EXCERPTED DATA
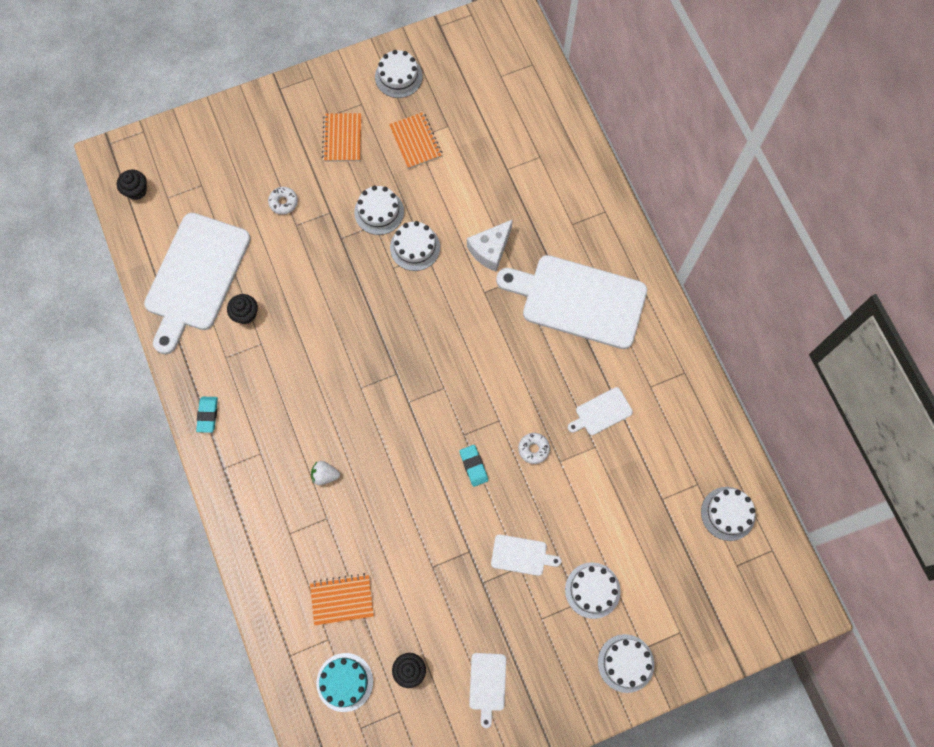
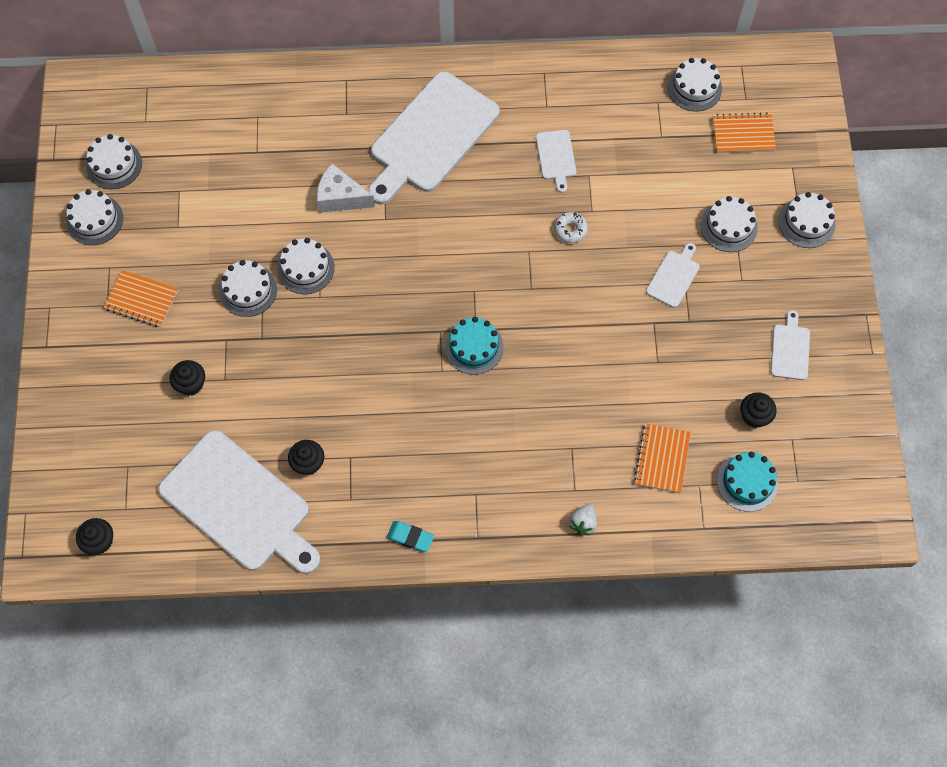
camera: 70 degrees left, 5 degrees down
(283, 202) = (191, 384): white donut -> black cupcake
(325, 475) = (524, 435): white strawberry -> white strawberry (583, 522)
(391, 406) = (474, 347): none -> turquoise cake
(416, 141) = (182, 228): orange notebook -> orange notebook (743, 134)
(452, 70) = (114, 164): none -> white cake
(473, 466) = (567, 290): turquoise eraser -> none
(487, 684) = (790, 349): white cutting board -> white cutting board turned 105 degrees counterclockwise
(490, 250) = (340, 197): white cheese -> white cheese turned 135 degrees clockwise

ABOUT THIS TASK
Word for word, quote the lines above. Omit the pictures.

OUTPUT BELOW
camera: 70 degrees left, 5 degrees down
(283, 202) = (191, 384): white donut -> black cupcake
(325, 475) = (524, 435): white strawberry -> white strawberry (583, 522)
(391, 406) = (474, 347): none -> turquoise cake
(416, 141) = (182, 228): orange notebook -> orange notebook (743, 134)
(452, 70) = (114, 164): none -> white cake
(473, 466) = (567, 290): turquoise eraser -> none
(487, 684) = (790, 349): white cutting board -> white cutting board turned 105 degrees counterclockwise
(490, 250) = (340, 197): white cheese -> white cheese turned 135 degrees clockwise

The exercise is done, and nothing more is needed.